Exercise: Could you please repeat the entries below word for word, with the images left out?

Object tally data:
%%

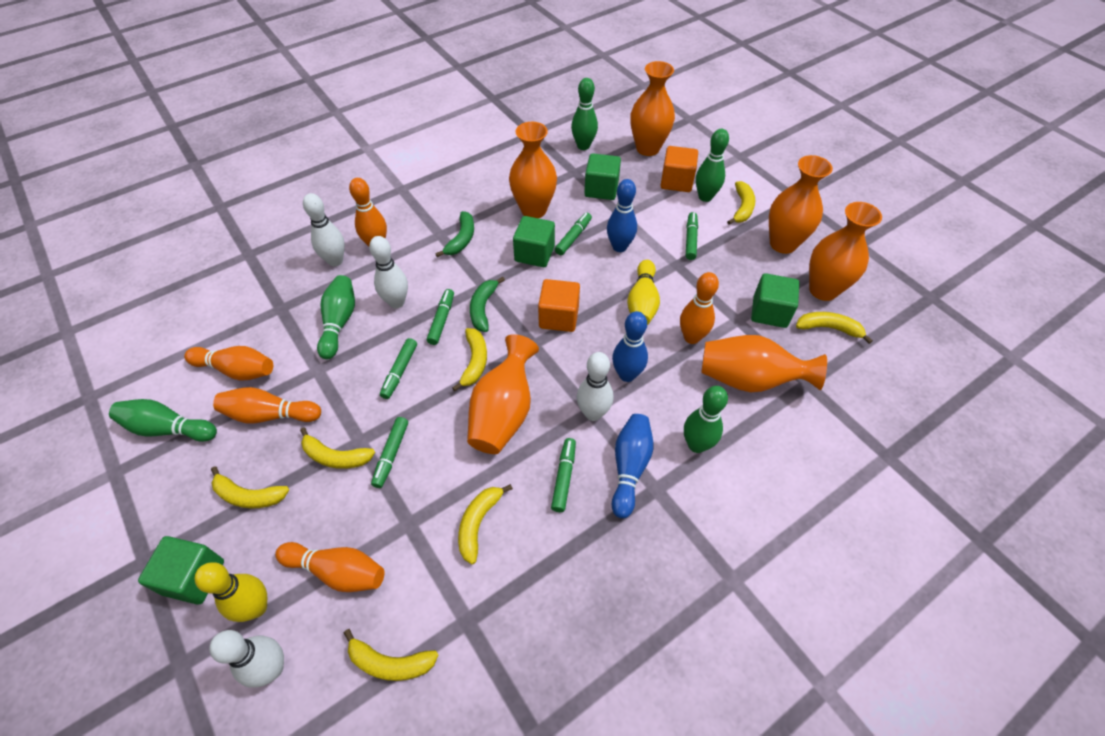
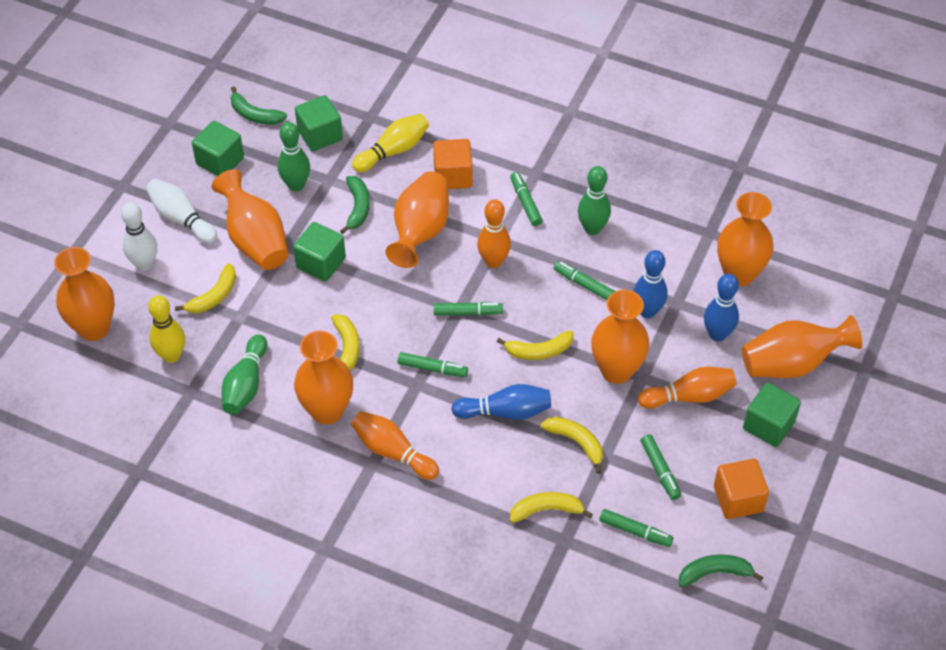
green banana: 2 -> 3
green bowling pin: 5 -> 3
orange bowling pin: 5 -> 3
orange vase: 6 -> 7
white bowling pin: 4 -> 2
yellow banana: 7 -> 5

%%

Exercise solution:
green banana: 2 -> 3
green bowling pin: 5 -> 3
orange bowling pin: 5 -> 3
orange vase: 6 -> 7
white bowling pin: 4 -> 2
yellow banana: 7 -> 5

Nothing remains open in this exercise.